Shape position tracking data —
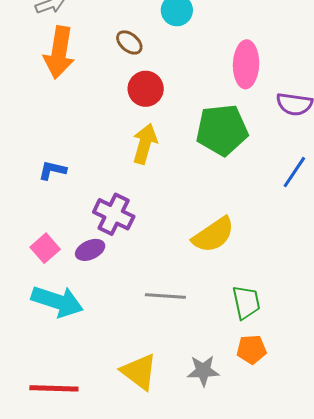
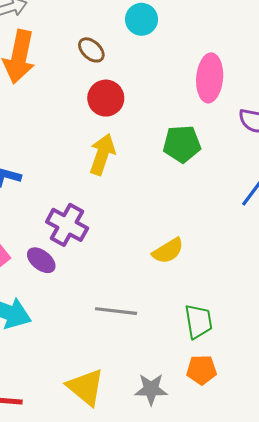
green pentagon: (222, 130) -> (182, 144), size x0.7
yellow semicircle: (213, 235) -> (168, 251), size x0.7
purple ellipse: (90, 250) -> (41, 260), turned 60

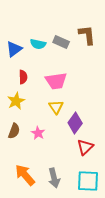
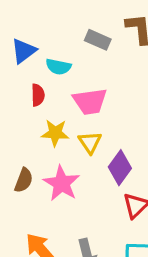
cyan semicircle: (38, 44) -> (58, 67), moved
yellow star: (16, 101) -> (55, 133), moved, turned 30
pink star: (38, 133) -> (62, 183), size x1.6

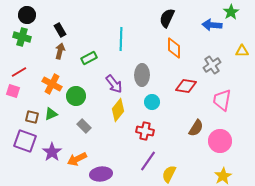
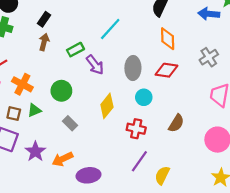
black rectangle: (60, 30) -> (44, 19), turned 64
cyan line: (121, 39) -> (110, 29), turned 40
orange cross: (52, 84) -> (22, 84), moved
purple arrow: (114, 84) -> (95, 65), moved
red diamond: (186, 86) -> (167, 70), moved
brown semicircle: (196, 128) -> (176, 123), moved

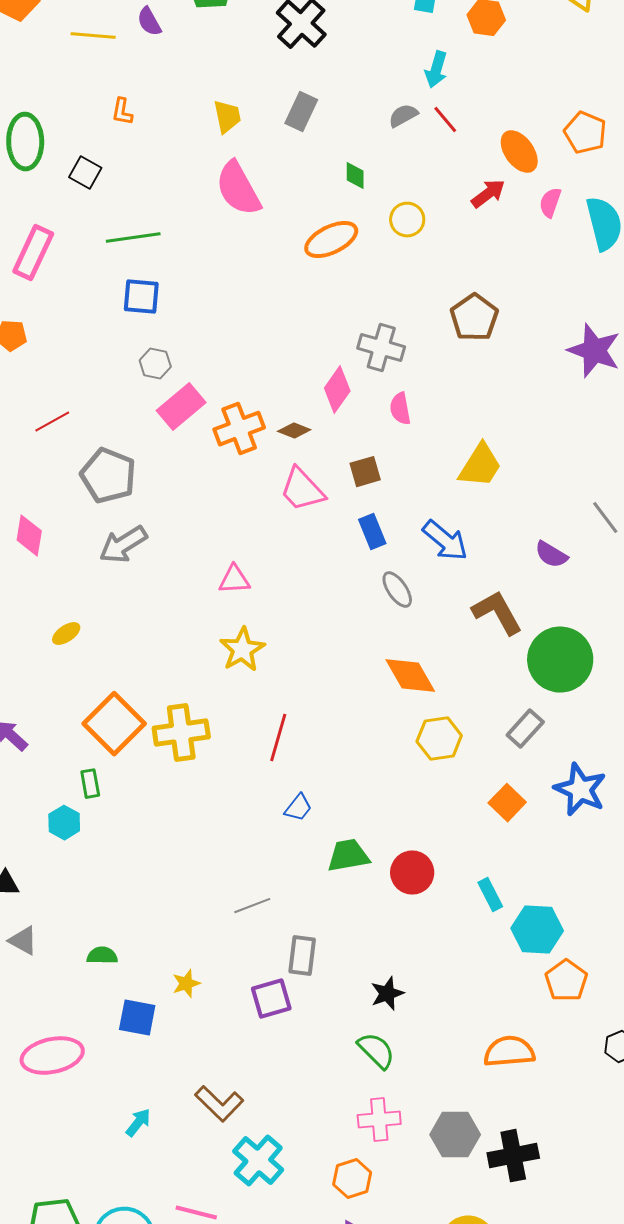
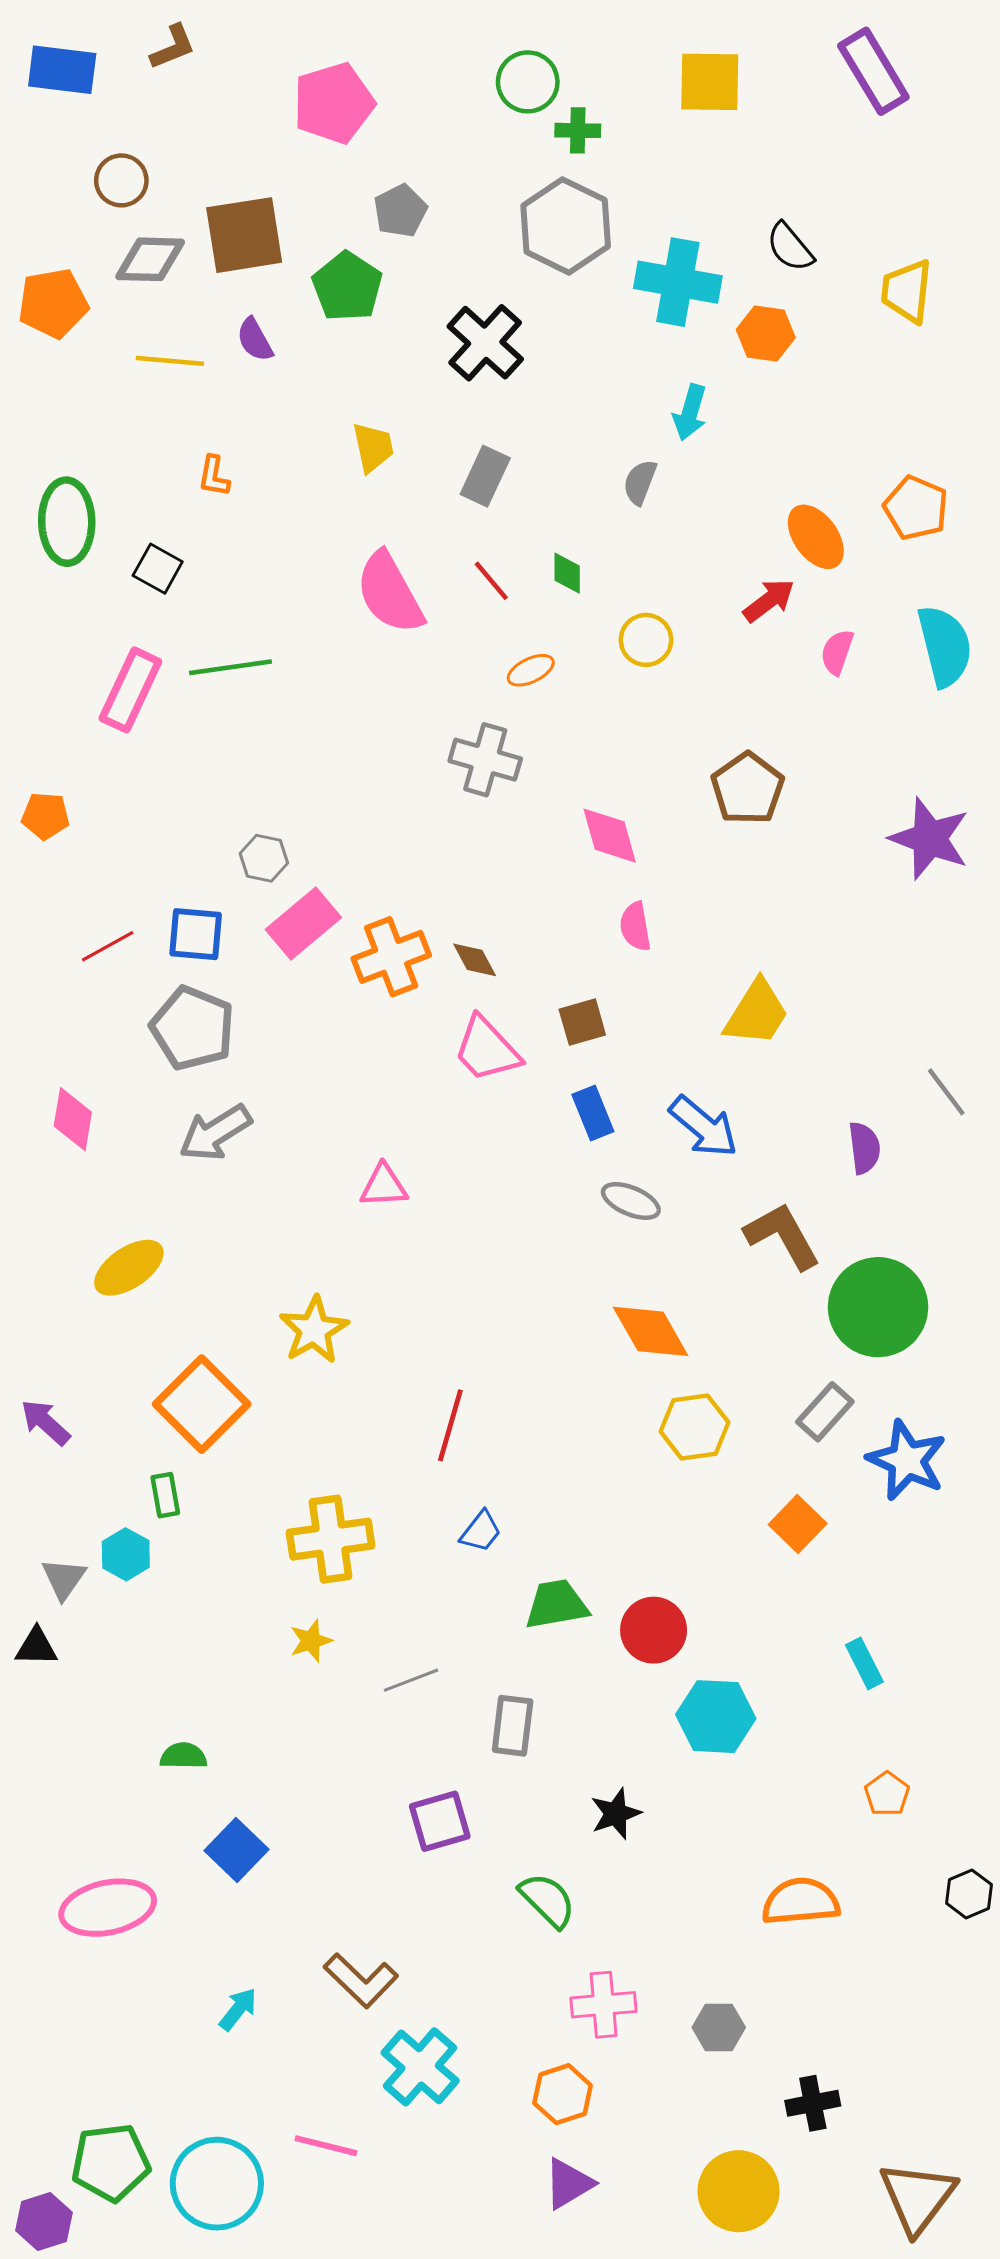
gray semicircle: (403, 116) -> (640, 482), turned -40
yellow trapezoid: (227, 117) -> (373, 447), moved
red line: (445, 120) -> (491, 581), moved
pink semicircle: (550, 203) -> (837, 652), moved
orange ellipse: (331, 240) -> (531, 670), size x0.6
pink rectangle: (33, 253) -> (130, 690), moved
blue square: (141, 297) -> (196, 934), moved
gray cross: (381, 348) -> (485, 760), moved
pink diamond: (337, 390) -> (610, 836), moved, turned -51
brown diamond: (294, 431) -> (475, 960), turned 40
purple semicircle: (551, 555) -> (864, 1148), turned -128
gray ellipse: (397, 590) -> (631, 1201), turned -33
yellow ellipse: (66, 634) -> (129, 1268), size x1.6
yellow star: (242, 650) -> (314, 1330), moved
yellow cross: (181, 733) -> (331, 1539), moved
blue star: (580, 790) -> (907, 1460), moved
cyan rectangle: (490, 895) -> (864, 1663), moved
cyan hexagon: (537, 930) -> (716, 1717), moved
gray triangle: (23, 941) -> (64, 1579), moved, turned 36
gray rectangle: (302, 956) -> (513, 1726), moved
orange pentagon: (566, 981) -> (887, 1794), size x0.7
yellow star: (186, 984) -> (311, 1641), moved
blue square: (137, 1018) -> (237, 1850), turned 33
green semicircle: (376, 1051) -> (547, 1900), moved
gray hexagon: (455, 1135) -> (719, 2027), size x0.7
black cross: (513, 1156) -> (813, 2103), moved, size x0.7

Work instruction — Write the entries above out again exactly, omitting each image.

Reply —
green pentagon: (222, 130) -> (182, 144), size x0.7
yellow semicircle: (213, 235) -> (168, 251), size x0.7
purple ellipse: (90, 250) -> (41, 260), turned 60

cyan semicircle: (38, 44) -> (58, 67), moved
yellow star: (16, 101) -> (55, 133), moved, turned 30
pink star: (38, 133) -> (62, 183), size x1.6

black rectangle: (60, 30) -> (44, 19), turned 64
cyan line: (121, 39) -> (110, 29), turned 40
orange cross: (52, 84) -> (22, 84), moved
purple arrow: (114, 84) -> (95, 65), moved
red diamond: (186, 86) -> (167, 70), moved
brown semicircle: (196, 128) -> (176, 123), moved

gray semicircle: (403, 116) -> (640, 482), turned -40
yellow trapezoid: (227, 117) -> (373, 447), moved
red line: (445, 120) -> (491, 581), moved
pink semicircle: (550, 203) -> (837, 652), moved
orange ellipse: (331, 240) -> (531, 670), size x0.6
pink rectangle: (33, 253) -> (130, 690), moved
blue square: (141, 297) -> (196, 934), moved
gray cross: (381, 348) -> (485, 760), moved
pink diamond: (337, 390) -> (610, 836), moved, turned -51
brown diamond: (294, 431) -> (475, 960), turned 40
purple semicircle: (551, 555) -> (864, 1148), turned -128
gray ellipse: (397, 590) -> (631, 1201), turned -33
yellow ellipse: (66, 634) -> (129, 1268), size x1.6
yellow star: (242, 650) -> (314, 1330), moved
yellow cross: (181, 733) -> (331, 1539), moved
blue star: (580, 790) -> (907, 1460), moved
cyan rectangle: (490, 895) -> (864, 1663), moved
cyan hexagon: (537, 930) -> (716, 1717), moved
gray triangle: (23, 941) -> (64, 1579), moved, turned 36
gray rectangle: (302, 956) -> (513, 1726), moved
orange pentagon: (566, 981) -> (887, 1794), size x0.7
yellow star: (186, 984) -> (311, 1641), moved
blue square: (137, 1018) -> (237, 1850), turned 33
green semicircle: (376, 1051) -> (547, 1900), moved
gray hexagon: (455, 1135) -> (719, 2027), size x0.7
black cross: (513, 1156) -> (813, 2103), moved, size x0.7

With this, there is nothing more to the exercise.